Problem details. Please give all of the data again, character for character, and drop the pictures.

Data shown.
-- Opening Marker --

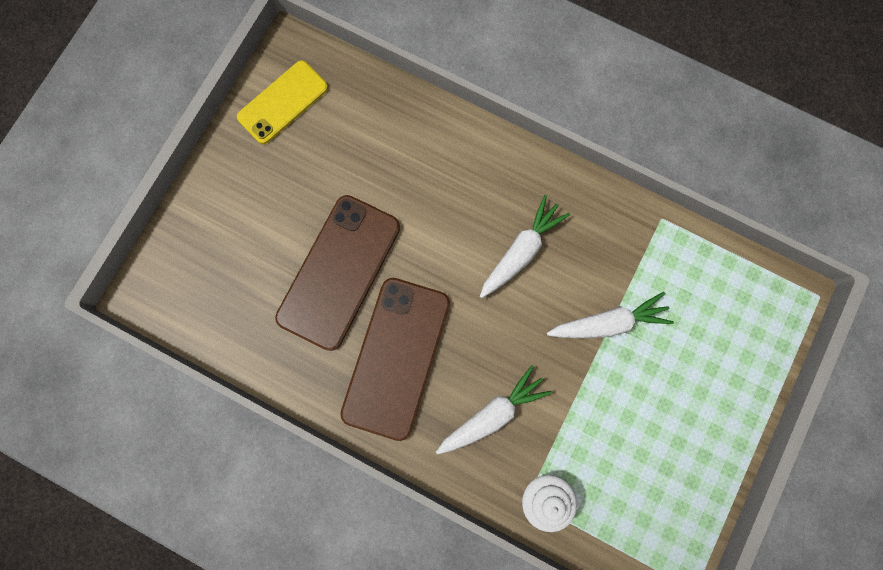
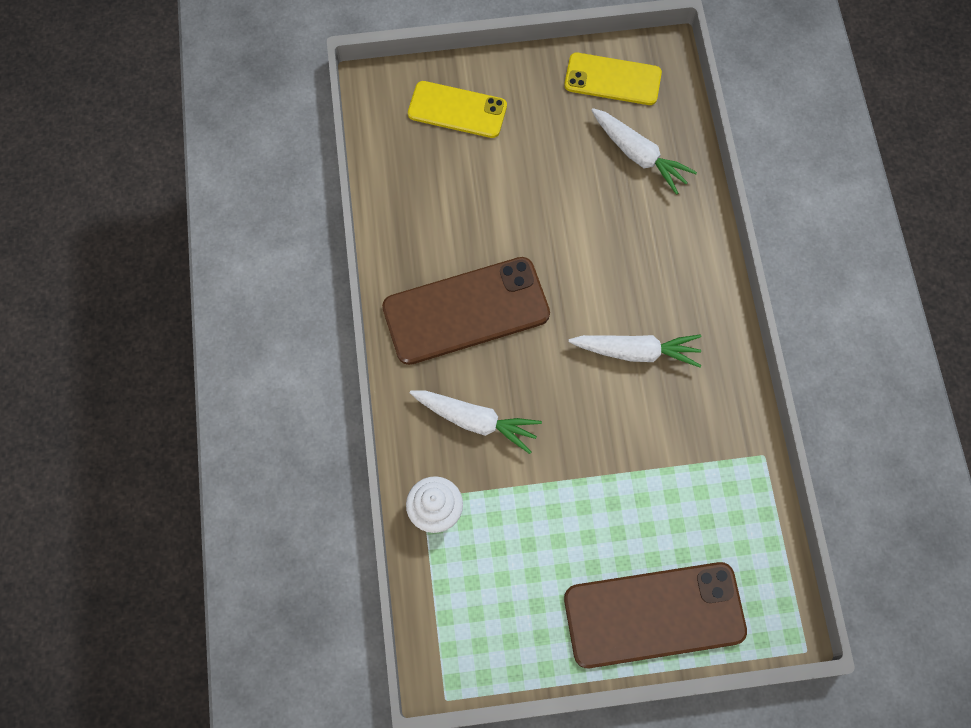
camera: 55 degrees right, 10 degrees down
(216, 241) = (457, 110): none -> yellow phone
(339, 272) = (504, 218): brown phone -> brown phone (654, 615)
(608, 322) = (630, 468): white carrot -> white carrot (639, 155)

-- Closing Marker --

The answer.
camera: 55 degrees right, 10 degrees down
(216, 241) = (457, 110): none -> yellow phone
(339, 272) = (504, 218): brown phone -> brown phone (654, 615)
(608, 322) = (630, 468): white carrot -> white carrot (639, 155)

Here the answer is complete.